**AVAILABLE DATA:**
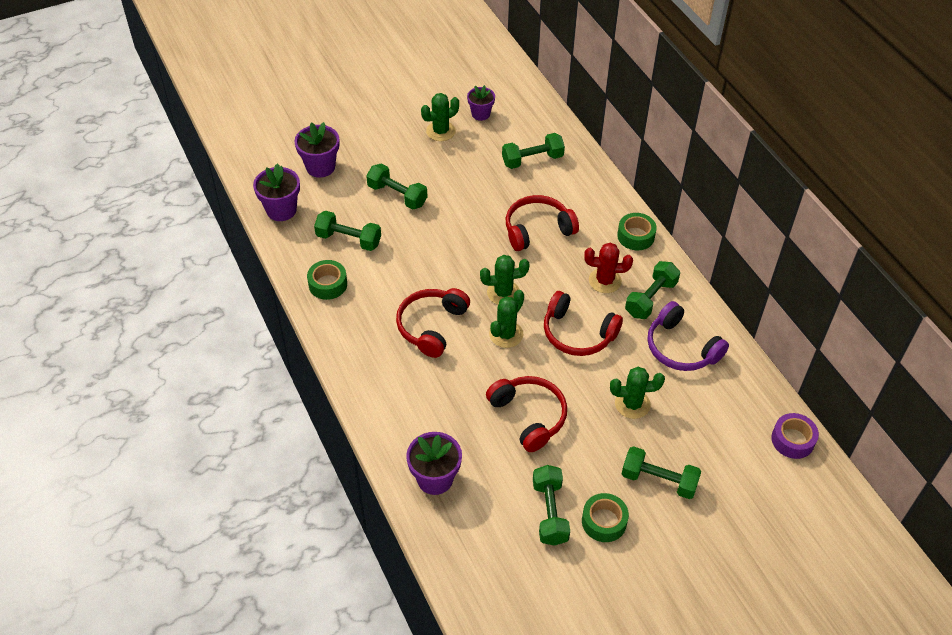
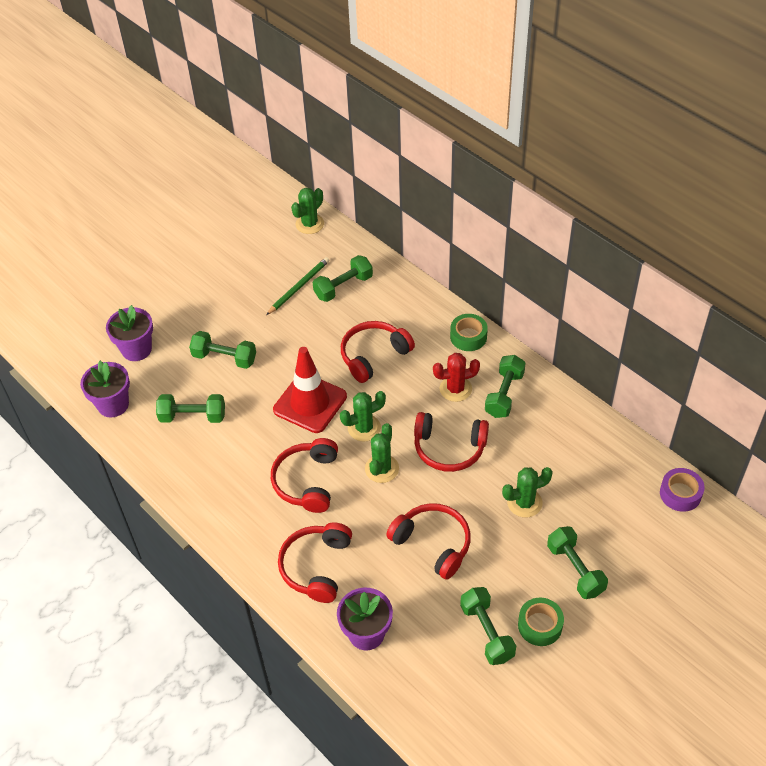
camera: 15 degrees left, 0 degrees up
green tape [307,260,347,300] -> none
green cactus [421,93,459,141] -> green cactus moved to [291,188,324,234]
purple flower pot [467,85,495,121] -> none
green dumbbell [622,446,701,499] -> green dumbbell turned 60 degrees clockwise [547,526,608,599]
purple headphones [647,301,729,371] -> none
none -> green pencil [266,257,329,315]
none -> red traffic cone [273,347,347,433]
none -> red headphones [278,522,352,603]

...

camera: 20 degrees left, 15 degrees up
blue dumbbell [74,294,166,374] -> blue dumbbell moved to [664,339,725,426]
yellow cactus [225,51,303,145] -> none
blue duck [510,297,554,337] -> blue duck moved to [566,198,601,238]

**ASSIGNMENT:**
Please return each line of the listing above that contains "none".

**EXERCISE ANSWER:**
green tape [307,260,347,300] -> none
purple flower pot [467,85,495,121] -> none
purple headphones [647,301,729,371] -> none
none -> green pencil [266,257,329,315]
none -> red traffic cone [273,347,347,433]
none -> red headphones [278,522,352,603]
yellow cactus [225,51,303,145] -> none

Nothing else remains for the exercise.